» **DATASET ENTRIES**

== Segment start ==

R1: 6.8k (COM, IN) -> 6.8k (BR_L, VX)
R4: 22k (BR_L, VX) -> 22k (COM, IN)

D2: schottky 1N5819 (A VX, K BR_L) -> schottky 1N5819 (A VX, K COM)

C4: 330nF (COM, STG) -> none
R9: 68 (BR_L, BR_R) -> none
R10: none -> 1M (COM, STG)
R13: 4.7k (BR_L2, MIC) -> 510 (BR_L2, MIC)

== Segment end ==
== Segment start ==

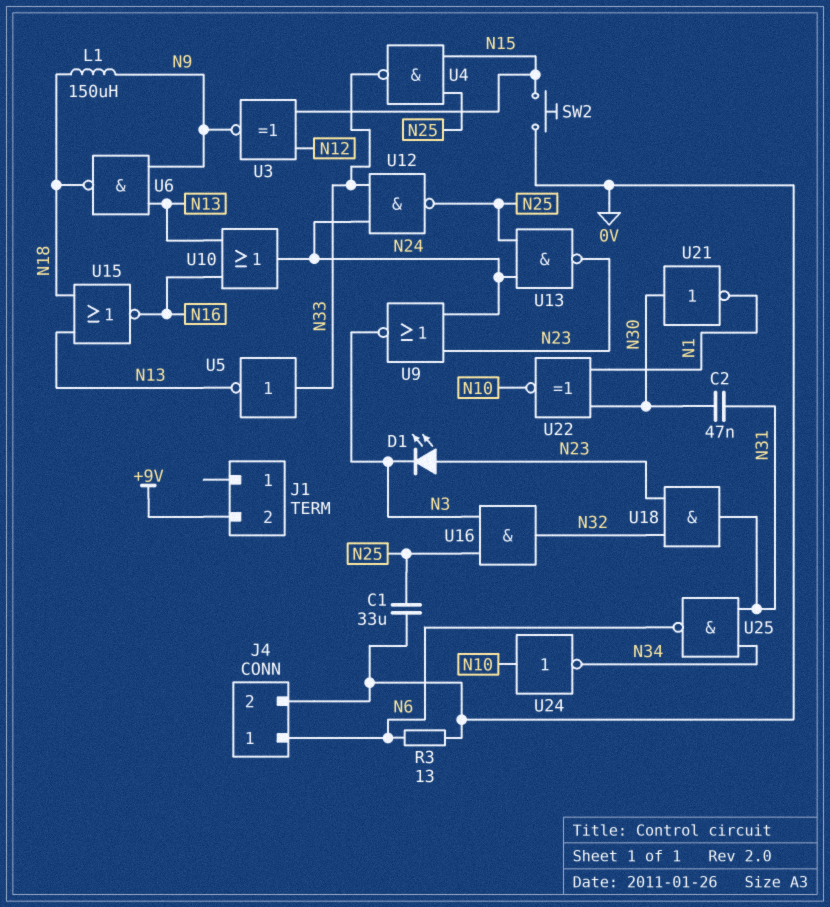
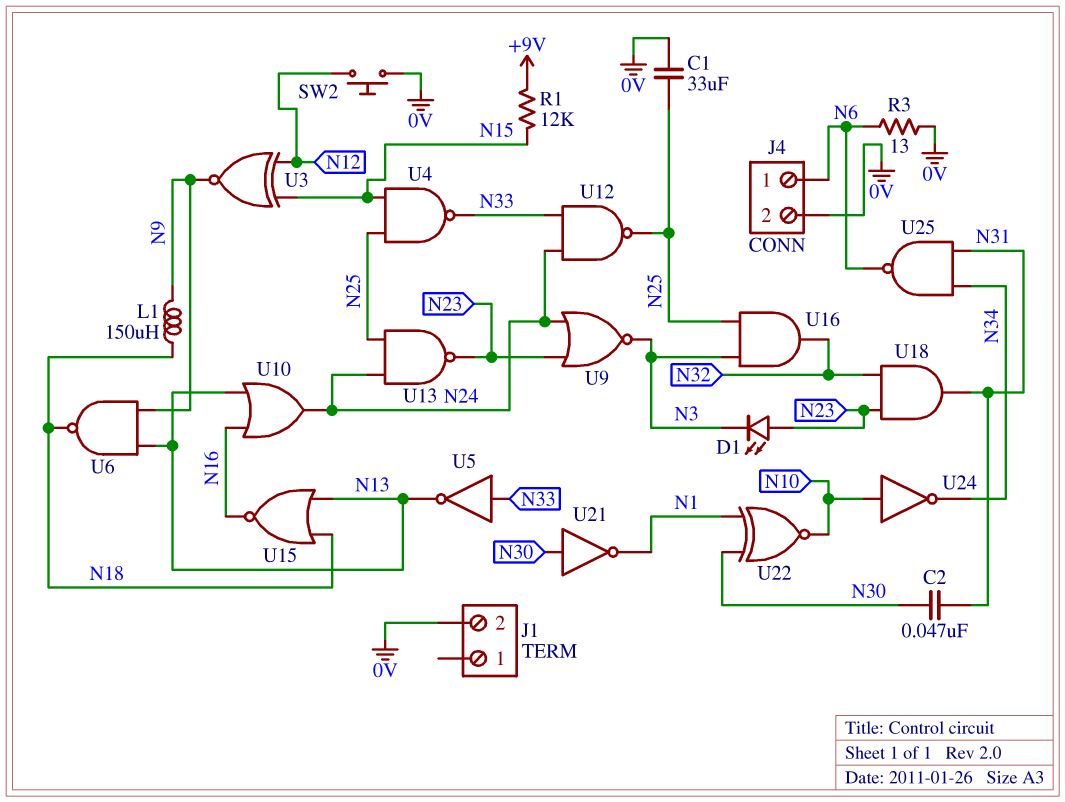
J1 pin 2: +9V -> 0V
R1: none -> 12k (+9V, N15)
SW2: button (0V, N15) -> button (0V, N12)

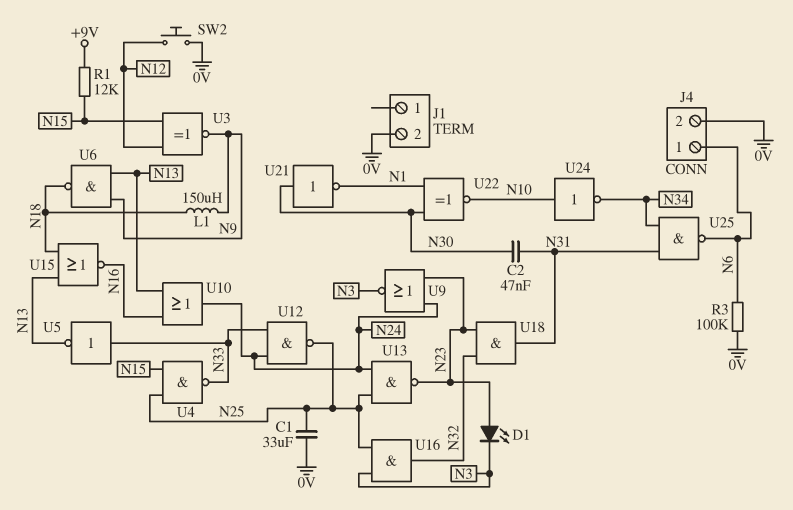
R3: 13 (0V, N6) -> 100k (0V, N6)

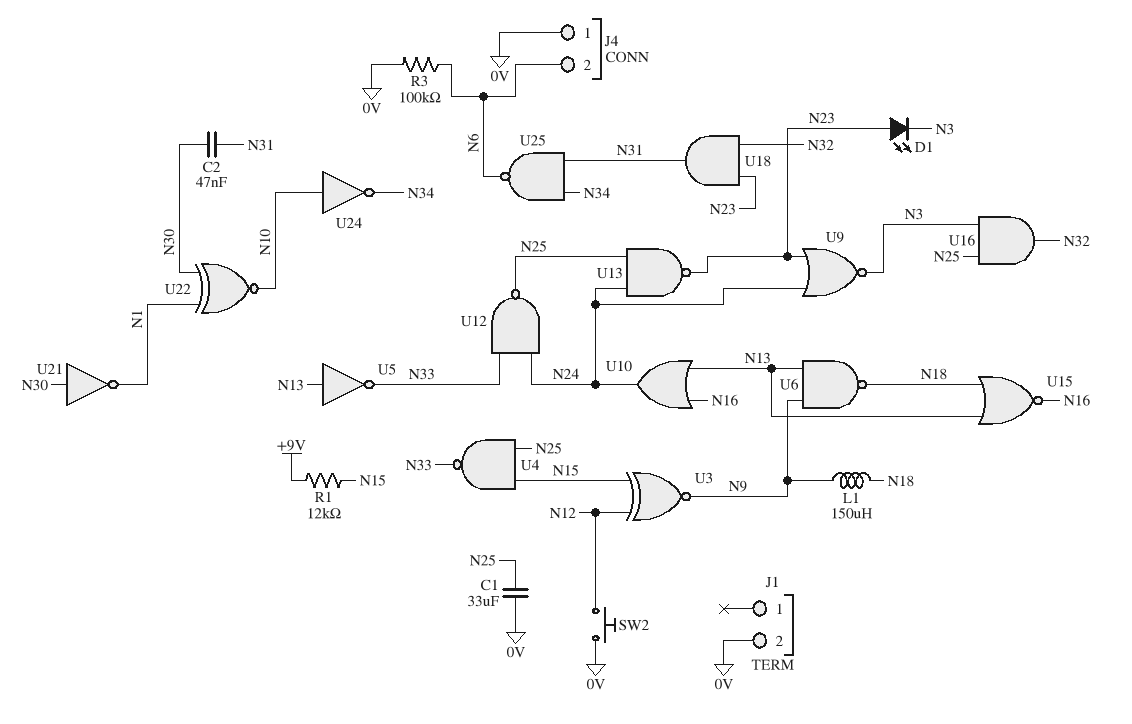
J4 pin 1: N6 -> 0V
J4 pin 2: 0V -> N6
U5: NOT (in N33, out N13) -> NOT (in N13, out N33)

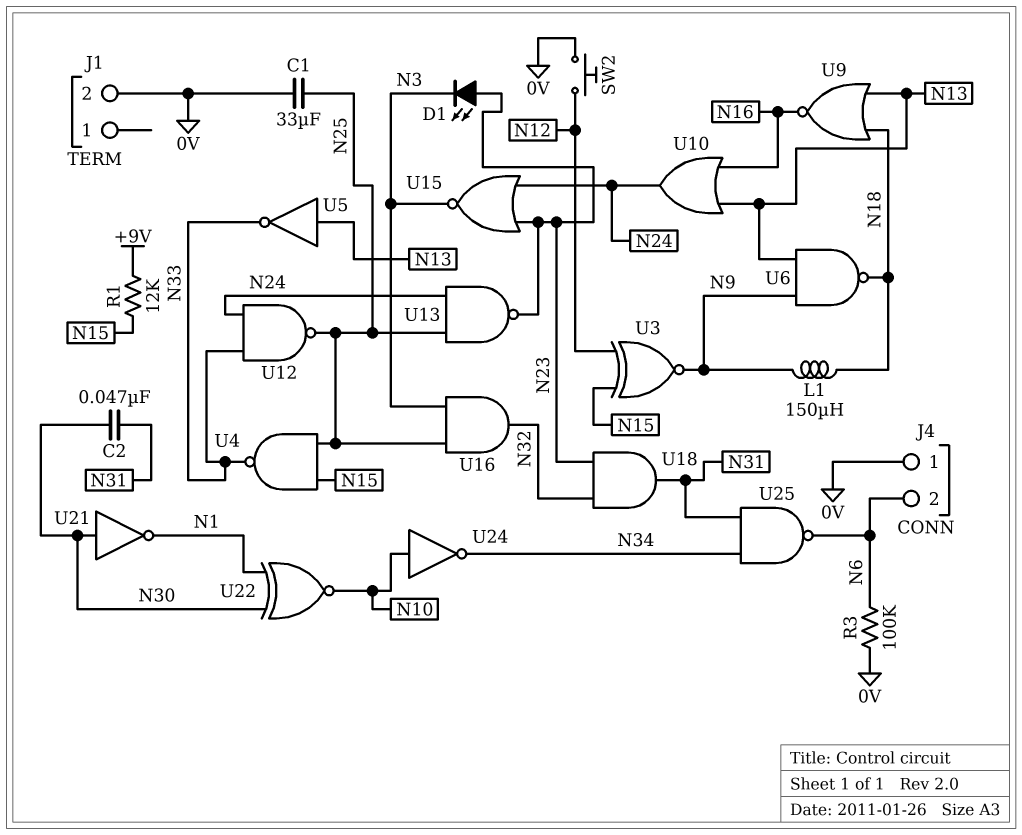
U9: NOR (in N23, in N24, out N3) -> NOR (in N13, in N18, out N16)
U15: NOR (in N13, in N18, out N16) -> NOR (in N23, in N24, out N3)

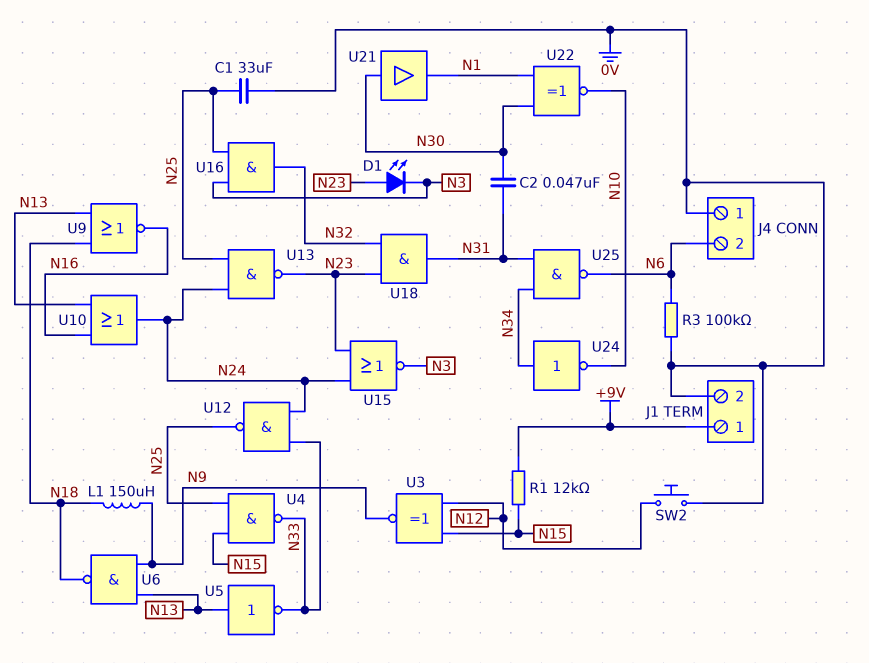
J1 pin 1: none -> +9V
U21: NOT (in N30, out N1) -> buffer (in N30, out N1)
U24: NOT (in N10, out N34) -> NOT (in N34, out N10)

== Segment end ==

» **WHAT IS BEING ASKED**
All that is needed is the exact run of lines above from the line containing "C4: 330nF (COM, STG) -> none" through the line containing "R13: 4.7k (BR_L2, MIC) -> 510 (BR_L2, MIC)", both of them included.

» **ANSWER TO THIS PROBLEM**
C4: 330nF (COM, STG) -> none
R9: 68 (BR_L, BR_R) -> none
R10: none -> 1M (COM, STG)
R13: 4.7k (BR_L2, MIC) -> 510 (BR_L2, MIC)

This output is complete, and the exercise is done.